- Recorded information -
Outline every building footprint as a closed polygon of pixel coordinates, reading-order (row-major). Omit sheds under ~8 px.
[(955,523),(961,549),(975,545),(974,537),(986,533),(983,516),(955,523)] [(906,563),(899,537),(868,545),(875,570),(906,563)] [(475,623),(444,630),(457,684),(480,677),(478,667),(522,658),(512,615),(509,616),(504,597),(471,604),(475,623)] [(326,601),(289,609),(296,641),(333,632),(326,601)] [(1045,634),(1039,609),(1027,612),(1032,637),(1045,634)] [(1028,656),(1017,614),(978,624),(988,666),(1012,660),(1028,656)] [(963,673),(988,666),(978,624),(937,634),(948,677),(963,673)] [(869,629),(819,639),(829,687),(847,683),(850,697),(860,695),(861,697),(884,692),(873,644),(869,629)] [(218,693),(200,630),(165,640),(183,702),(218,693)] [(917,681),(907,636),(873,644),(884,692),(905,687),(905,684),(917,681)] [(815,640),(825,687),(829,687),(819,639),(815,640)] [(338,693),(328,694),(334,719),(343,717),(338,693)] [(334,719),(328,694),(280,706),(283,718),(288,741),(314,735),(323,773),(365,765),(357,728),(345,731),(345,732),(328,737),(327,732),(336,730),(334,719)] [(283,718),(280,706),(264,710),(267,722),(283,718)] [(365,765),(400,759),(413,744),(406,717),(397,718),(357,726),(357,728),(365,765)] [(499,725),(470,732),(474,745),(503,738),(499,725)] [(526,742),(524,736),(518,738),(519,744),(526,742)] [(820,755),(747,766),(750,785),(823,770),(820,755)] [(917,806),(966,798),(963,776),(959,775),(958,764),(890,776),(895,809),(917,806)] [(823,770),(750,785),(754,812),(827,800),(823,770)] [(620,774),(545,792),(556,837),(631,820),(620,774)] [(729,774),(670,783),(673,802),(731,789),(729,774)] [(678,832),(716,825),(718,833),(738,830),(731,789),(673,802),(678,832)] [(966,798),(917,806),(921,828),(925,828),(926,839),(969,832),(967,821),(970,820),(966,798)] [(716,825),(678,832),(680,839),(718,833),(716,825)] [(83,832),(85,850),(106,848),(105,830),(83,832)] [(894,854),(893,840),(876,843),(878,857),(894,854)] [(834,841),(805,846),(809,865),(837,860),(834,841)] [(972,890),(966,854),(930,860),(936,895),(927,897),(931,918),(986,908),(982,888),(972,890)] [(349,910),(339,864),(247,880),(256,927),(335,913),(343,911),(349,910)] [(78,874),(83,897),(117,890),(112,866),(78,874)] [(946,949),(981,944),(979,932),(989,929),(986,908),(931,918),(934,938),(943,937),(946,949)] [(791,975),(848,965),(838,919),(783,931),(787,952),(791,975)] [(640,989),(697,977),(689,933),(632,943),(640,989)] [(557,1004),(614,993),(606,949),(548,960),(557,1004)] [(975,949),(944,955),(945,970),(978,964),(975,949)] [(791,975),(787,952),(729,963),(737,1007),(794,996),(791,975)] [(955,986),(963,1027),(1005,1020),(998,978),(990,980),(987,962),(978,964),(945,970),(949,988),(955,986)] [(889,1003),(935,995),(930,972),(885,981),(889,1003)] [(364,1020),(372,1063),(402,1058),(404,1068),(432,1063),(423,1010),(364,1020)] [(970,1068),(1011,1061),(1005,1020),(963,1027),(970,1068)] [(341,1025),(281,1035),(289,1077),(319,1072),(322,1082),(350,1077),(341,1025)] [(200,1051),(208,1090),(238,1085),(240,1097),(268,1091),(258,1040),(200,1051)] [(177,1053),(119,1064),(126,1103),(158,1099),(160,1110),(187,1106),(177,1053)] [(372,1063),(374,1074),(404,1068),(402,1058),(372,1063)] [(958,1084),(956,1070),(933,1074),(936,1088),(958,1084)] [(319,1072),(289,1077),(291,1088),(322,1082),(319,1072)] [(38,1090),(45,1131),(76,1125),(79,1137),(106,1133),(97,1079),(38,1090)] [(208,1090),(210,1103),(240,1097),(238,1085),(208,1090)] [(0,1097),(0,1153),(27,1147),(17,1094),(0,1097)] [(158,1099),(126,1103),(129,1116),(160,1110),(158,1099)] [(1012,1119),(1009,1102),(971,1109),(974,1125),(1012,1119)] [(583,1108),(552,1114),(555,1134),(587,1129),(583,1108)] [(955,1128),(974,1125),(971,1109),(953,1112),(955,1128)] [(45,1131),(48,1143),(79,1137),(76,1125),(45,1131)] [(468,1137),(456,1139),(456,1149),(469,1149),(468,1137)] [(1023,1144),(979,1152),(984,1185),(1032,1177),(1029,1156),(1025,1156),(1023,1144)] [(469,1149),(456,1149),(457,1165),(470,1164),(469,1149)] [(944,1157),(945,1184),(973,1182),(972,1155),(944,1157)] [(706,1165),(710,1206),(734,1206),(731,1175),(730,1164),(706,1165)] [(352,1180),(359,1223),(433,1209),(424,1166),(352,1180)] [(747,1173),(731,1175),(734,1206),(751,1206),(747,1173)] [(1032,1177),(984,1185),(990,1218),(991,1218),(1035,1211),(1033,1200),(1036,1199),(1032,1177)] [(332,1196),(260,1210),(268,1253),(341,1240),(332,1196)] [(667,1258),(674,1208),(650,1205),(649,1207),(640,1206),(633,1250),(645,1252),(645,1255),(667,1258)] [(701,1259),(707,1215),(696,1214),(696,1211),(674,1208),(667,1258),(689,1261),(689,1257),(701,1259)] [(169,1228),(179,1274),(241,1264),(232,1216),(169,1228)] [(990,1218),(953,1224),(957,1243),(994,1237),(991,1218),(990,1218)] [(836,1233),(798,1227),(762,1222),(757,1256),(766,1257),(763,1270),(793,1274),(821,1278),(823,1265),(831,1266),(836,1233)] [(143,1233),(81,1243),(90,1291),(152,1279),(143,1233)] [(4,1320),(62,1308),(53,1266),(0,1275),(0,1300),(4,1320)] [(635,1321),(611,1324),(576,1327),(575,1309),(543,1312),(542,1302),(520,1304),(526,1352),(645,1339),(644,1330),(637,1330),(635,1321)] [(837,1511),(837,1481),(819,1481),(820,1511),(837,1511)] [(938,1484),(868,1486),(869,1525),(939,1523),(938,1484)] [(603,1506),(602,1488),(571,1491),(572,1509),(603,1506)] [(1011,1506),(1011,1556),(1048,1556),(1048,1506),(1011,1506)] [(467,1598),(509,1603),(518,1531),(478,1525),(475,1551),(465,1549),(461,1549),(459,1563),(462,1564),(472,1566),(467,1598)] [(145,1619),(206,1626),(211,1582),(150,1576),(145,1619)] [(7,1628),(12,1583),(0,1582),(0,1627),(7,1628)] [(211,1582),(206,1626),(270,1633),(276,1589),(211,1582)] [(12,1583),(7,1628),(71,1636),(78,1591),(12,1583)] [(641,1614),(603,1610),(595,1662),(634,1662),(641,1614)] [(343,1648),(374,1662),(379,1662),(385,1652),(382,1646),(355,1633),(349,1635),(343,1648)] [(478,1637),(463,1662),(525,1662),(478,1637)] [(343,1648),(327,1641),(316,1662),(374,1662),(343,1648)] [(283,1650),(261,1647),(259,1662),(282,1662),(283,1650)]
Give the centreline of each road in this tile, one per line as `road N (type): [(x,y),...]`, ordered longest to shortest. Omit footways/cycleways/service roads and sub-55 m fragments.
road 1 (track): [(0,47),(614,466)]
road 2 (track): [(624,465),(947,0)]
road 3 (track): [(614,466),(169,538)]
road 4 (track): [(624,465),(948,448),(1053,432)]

- Problem description -
What lines in the material above hold the word "track"? Pull them out.

- Exercise response -
road 1 (track): [(0,47),(614,466)]
road 2 (track): [(624,465),(947,0)]
road 3 (track): [(614,466),(169,538)]
road 4 (track): [(624,465),(948,448),(1053,432)]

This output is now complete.